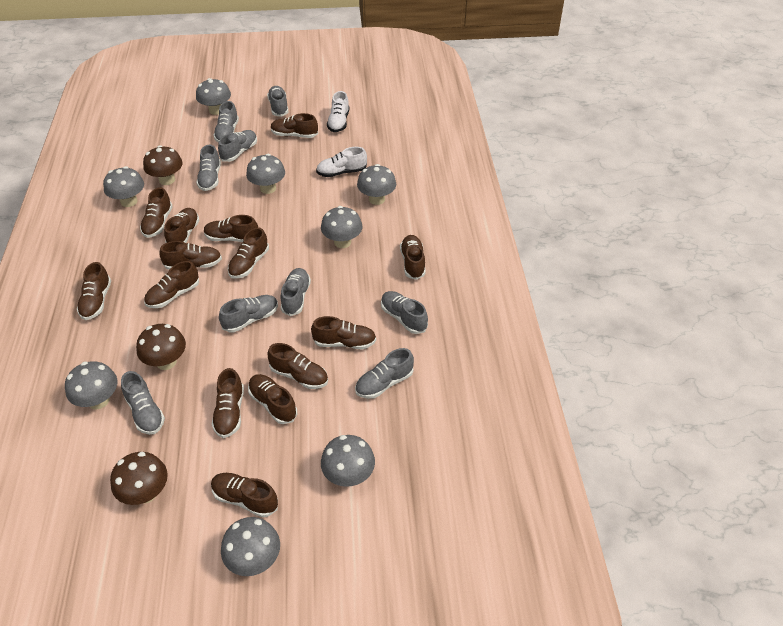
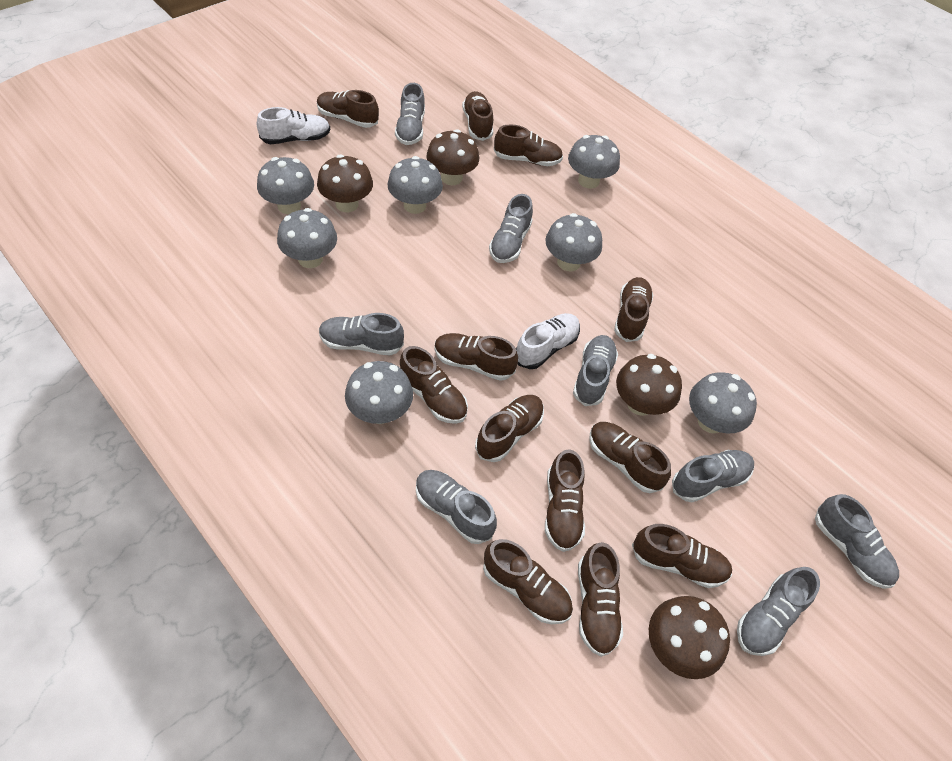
brown mushroom: 3 -> 4
brown shoe: 14 -> 12
grey mushroom: 8 -> 7
grey shoe: 9 -> 8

### What to produce
The listing above should be repeated word for word, with every image left out.

### Answer to this task
brown mushroom: 3 -> 4
brown shoe: 14 -> 12
grey mushroom: 8 -> 7
grey shoe: 9 -> 8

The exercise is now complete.